Copy word for word the lines in the records from the line with "The height and" to the line with "valise is located at coordinates (801, 573).", including both of those lines.

GIVEN DATA:
>>>>
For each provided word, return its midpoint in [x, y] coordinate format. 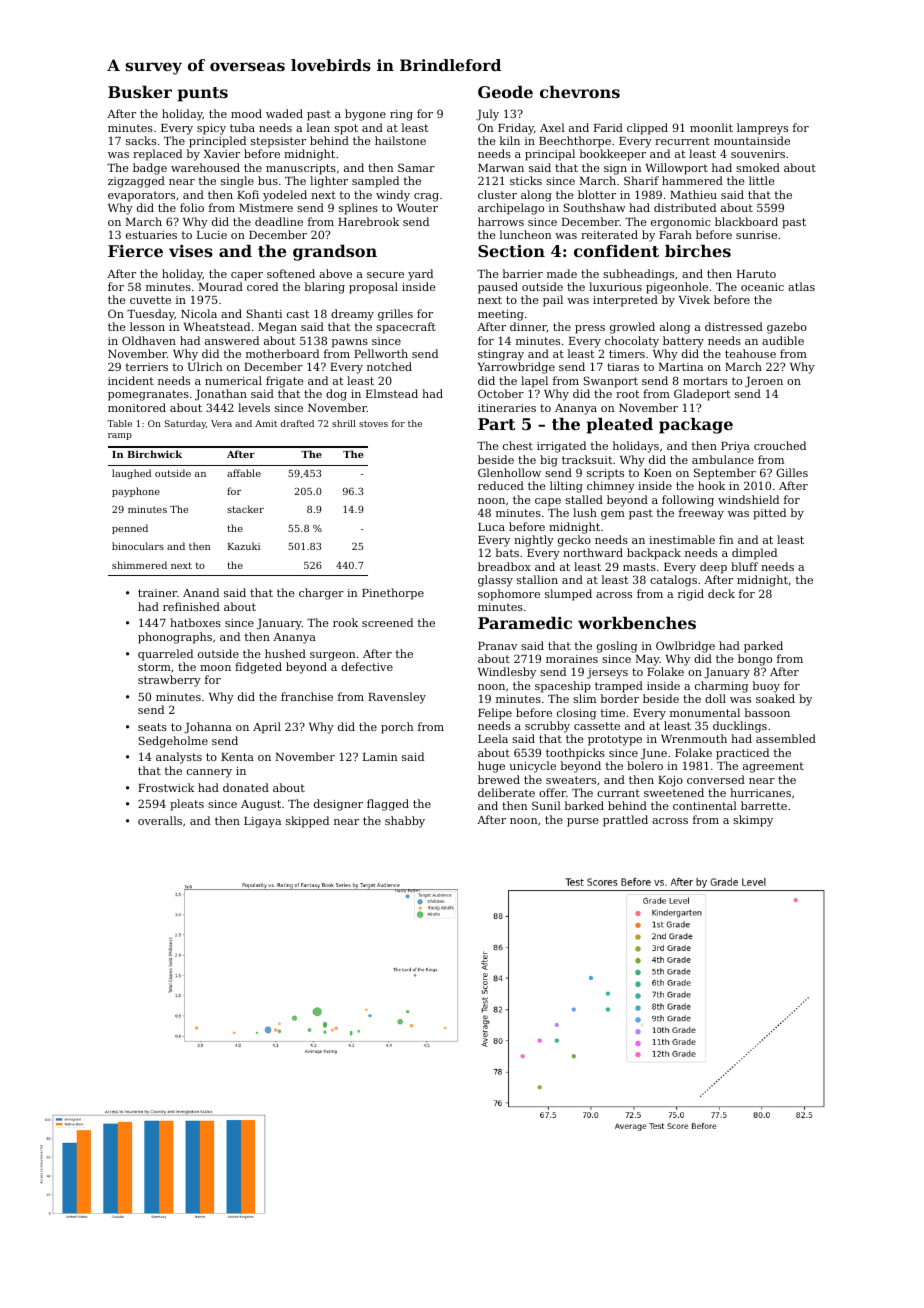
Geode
<<<<
>>>>
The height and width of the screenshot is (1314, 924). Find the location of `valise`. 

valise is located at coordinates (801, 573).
<<<<
>>>>
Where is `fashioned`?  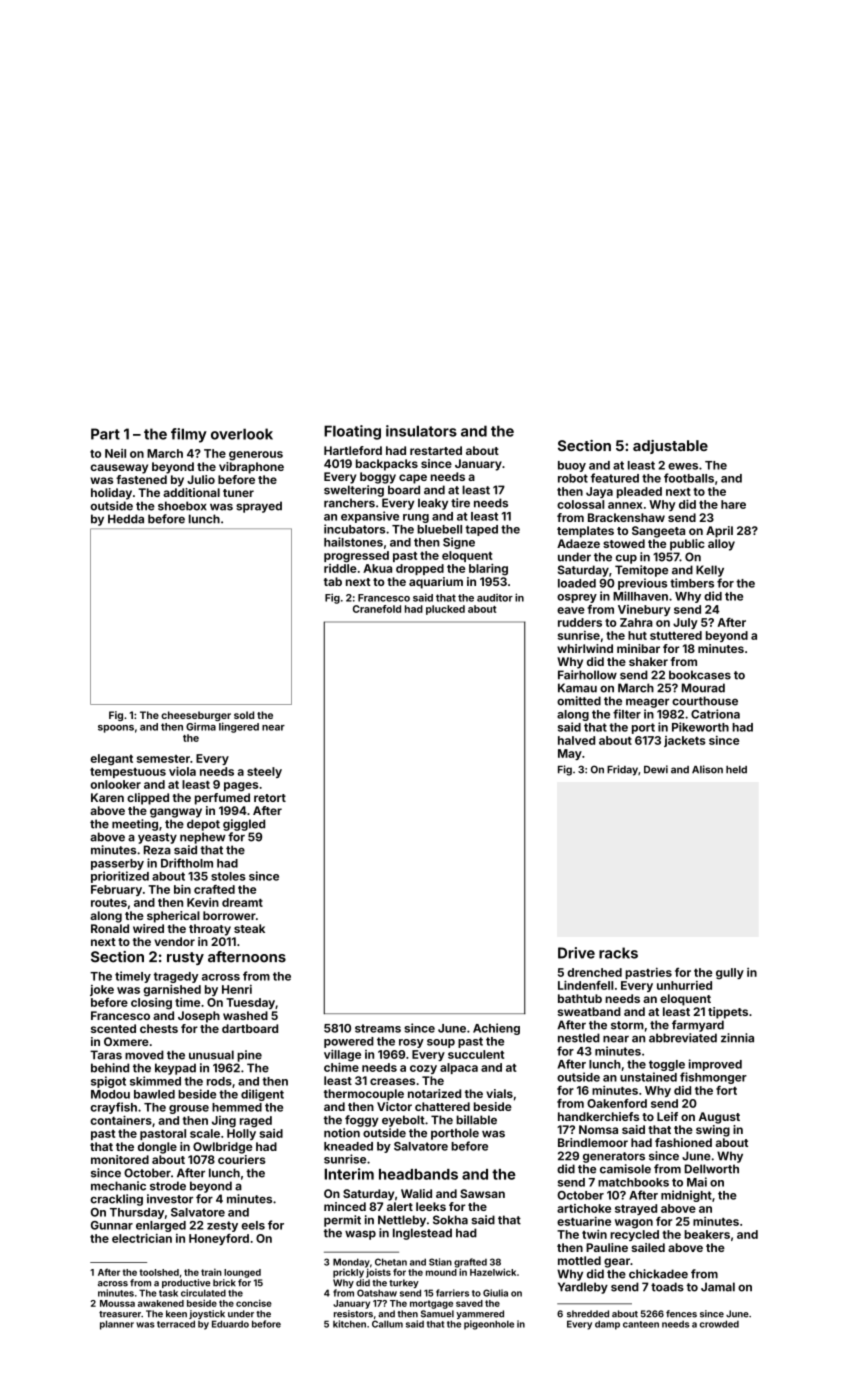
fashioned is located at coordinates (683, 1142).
<<<<
RESULT:
The height and width of the screenshot is (1314, 924). Find the location of `valise`. 

valise is located at coordinates (801, 573).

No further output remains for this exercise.